**PROBLEM:**
Write out, word for word, every line in the data below from the one containing "RADIO2 pin CSN: B11 -> B9" to the one containing "BARO1 pin SDA: D14 -> D26", both of them included.

-------- MATERIAL TO PROCESS --------

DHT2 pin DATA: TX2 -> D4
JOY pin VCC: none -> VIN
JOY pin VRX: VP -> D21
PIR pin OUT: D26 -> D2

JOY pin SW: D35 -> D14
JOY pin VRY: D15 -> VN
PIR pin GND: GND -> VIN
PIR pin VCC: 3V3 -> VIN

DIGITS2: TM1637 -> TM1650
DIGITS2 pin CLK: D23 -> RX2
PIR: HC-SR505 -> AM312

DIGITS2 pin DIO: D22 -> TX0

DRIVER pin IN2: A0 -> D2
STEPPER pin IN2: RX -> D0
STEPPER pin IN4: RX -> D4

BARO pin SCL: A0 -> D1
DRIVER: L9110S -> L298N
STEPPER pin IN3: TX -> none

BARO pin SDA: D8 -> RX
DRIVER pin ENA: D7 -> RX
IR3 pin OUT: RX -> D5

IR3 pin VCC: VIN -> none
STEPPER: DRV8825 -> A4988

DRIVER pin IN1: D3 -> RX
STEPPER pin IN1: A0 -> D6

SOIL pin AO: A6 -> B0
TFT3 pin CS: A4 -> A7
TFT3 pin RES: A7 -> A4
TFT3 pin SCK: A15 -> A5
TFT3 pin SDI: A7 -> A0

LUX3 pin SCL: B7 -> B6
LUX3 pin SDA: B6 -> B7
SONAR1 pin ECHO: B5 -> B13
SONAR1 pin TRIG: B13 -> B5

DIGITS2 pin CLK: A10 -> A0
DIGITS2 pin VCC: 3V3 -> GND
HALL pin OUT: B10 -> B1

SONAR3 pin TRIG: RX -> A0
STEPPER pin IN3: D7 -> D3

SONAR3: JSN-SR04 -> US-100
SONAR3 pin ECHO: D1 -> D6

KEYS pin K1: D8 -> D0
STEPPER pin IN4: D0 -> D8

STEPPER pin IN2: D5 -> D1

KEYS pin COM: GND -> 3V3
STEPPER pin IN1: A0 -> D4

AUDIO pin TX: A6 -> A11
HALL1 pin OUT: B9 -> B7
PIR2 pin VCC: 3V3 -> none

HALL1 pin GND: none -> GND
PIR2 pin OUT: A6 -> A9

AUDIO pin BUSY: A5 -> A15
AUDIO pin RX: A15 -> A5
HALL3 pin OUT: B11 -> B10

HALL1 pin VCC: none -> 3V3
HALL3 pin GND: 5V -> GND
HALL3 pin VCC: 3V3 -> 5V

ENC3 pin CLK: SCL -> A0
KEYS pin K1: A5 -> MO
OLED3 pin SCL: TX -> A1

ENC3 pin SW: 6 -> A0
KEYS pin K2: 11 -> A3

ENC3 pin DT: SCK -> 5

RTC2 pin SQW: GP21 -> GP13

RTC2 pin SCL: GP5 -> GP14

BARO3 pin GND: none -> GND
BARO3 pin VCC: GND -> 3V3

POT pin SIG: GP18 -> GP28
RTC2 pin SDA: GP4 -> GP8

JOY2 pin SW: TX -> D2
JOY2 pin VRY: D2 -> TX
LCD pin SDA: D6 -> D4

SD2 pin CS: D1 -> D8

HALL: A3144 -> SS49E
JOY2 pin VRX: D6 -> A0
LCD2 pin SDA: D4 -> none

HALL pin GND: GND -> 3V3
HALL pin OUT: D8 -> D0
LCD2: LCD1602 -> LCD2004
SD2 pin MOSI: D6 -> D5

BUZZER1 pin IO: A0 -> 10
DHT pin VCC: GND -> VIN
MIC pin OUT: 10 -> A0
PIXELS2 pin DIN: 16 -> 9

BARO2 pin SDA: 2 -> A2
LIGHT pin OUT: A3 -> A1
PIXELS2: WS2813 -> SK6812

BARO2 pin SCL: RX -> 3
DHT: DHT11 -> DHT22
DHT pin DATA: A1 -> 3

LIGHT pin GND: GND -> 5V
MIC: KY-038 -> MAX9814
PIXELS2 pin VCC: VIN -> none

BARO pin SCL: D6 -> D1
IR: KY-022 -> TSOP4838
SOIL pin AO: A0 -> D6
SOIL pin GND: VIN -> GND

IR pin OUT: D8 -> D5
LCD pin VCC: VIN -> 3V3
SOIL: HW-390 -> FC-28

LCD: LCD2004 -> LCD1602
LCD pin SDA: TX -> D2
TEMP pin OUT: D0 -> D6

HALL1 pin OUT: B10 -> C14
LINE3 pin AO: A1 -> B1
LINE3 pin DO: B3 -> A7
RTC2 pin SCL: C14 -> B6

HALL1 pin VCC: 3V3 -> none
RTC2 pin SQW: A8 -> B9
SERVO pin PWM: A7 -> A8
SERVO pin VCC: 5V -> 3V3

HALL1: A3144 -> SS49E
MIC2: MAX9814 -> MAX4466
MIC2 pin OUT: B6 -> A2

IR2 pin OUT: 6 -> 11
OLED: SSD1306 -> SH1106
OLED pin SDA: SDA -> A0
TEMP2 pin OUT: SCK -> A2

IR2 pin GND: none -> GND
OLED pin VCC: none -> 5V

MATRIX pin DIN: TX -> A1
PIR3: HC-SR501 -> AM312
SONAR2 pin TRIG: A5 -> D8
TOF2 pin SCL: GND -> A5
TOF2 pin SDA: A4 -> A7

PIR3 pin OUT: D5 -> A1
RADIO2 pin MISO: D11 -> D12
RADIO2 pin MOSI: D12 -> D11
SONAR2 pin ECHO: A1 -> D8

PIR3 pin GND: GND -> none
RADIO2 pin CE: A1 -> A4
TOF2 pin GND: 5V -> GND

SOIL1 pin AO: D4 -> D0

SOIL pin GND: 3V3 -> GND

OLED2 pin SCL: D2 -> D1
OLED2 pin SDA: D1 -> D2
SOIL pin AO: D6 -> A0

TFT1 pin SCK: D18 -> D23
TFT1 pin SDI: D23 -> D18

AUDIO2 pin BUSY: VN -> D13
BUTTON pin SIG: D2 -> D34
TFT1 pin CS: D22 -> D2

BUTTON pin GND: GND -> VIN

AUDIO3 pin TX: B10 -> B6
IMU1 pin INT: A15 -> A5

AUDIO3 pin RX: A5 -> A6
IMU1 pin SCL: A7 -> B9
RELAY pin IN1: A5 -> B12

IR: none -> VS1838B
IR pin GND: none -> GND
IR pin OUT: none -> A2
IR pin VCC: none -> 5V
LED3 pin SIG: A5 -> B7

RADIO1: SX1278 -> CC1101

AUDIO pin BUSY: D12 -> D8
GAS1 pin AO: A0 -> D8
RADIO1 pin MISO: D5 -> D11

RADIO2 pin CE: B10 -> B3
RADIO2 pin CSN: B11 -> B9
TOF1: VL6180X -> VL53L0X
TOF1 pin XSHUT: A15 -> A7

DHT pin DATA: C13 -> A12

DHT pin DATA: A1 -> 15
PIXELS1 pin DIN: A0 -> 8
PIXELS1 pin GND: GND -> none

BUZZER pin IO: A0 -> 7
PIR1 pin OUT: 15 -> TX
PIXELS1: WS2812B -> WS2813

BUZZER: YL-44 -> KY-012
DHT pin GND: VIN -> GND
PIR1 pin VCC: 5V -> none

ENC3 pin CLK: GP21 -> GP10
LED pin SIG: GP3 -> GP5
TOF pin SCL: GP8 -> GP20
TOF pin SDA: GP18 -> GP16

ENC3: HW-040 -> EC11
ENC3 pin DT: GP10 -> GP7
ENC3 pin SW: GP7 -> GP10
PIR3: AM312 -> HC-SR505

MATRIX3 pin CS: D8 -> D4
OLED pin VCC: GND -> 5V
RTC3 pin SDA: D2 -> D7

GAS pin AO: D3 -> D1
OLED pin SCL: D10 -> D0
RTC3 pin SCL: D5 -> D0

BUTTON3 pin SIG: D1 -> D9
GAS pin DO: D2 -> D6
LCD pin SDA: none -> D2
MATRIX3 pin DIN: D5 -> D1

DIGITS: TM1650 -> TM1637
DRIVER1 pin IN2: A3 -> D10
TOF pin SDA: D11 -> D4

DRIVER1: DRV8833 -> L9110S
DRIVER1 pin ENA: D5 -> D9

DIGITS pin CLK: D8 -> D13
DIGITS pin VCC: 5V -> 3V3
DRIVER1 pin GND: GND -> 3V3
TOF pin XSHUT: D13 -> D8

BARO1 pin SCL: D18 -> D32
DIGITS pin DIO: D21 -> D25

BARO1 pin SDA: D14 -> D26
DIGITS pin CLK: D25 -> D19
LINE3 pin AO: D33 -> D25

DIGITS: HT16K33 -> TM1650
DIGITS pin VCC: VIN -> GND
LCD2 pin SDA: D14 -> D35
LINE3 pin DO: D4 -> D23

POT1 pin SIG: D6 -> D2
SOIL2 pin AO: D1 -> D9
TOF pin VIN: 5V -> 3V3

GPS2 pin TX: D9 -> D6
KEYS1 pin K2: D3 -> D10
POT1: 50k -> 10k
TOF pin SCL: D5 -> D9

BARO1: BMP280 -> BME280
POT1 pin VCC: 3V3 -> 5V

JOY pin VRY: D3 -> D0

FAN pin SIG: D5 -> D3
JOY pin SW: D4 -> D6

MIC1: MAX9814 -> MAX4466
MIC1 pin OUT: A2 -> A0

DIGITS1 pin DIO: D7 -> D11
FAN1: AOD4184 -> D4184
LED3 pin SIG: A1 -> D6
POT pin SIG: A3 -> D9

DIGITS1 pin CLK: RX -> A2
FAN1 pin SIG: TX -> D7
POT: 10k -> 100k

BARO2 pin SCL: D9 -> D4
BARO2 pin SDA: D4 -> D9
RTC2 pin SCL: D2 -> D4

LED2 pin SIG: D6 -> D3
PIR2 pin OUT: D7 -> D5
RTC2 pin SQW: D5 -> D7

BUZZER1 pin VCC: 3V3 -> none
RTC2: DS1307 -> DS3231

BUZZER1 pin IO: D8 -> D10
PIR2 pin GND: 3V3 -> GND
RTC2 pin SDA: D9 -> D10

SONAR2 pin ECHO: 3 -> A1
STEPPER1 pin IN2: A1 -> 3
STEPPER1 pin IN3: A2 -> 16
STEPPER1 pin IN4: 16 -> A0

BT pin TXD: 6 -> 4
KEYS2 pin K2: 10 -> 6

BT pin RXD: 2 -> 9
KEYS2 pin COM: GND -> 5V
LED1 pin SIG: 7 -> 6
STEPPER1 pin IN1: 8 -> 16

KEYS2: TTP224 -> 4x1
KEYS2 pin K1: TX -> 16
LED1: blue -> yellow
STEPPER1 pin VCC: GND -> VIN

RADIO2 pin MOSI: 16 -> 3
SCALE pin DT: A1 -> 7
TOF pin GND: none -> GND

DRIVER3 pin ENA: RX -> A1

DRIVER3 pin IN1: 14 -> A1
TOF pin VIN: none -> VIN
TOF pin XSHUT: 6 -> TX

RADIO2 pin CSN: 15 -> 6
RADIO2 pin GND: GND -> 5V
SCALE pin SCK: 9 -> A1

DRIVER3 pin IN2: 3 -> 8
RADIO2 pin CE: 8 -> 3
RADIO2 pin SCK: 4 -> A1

--------

**EXPECTED ANSWER:**
RADIO2 pin CSN: B11 -> B9
TOF1: VL6180X -> VL53L0X
TOF1 pin XSHUT: A15 -> A7

DHT pin DATA: C13 -> A12

DHT pin DATA: A1 -> 15
PIXELS1 pin DIN: A0 -> 8
PIXELS1 pin GND: GND -> none

BUZZER pin IO: A0 -> 7
PIR1 pin OUT: 15 -> TX
PIXELS1: WS2812B -> WS2813

BUZZER: YL-44 -> KY-012
DHT pin GND: VIN -> GND
PIR1 pin VCC: 5V -> none

ENC3 pin CLK: GP21 -> GP10
LED pin SIG: GP3 -> GP5
TOF pin SCL: GP8 -> GP20
TOF pin SDA: GP18 -> GP16

ENC3: HW-040 -> EC11
ENC3 pin DT: GP10 -> GP7
ENC3 pin SW: GP7 -> GP10
PIR3: AM312 -> HC-SR505

MATRIX3 pin CS: D8 -> D4
OLED pin VCC: GND -> 5V
RTC3 pin SDA: D2 -> D7

GAS pin AO: D3 -> D1
OLED pin SCL: D10 -> D0
RTC3 pin SCL: D5 -> D0

BUTTON3 pin SIG: D1 -> D9
GAS pin DO: D2 -> D6
LCD pin SDA: none -> D2
MATRIX3 pin DIN: D5 -> D1

DIGITS: TM1650 -> TM1637
DRIVER1 pin IN2: A3 -> D10
TOF pin SDA: D11 -> D4

DRIVER1: DRV8833 -> L9110S
DRIVER1 pin ENA: D5 -> D9

DIGITS pin CLK: D8 -> D13
DIGITS pin VCC: 5V -> 3V3
DRIVER1 pin GND: GND -> 3V3
TOF pin XSHUT: D13 -> D8

BARO1 pin SCL: D18 -> D32
DIGITS pin DIO: D21 -> D25

BARO1 pin SDA: D14 -> D26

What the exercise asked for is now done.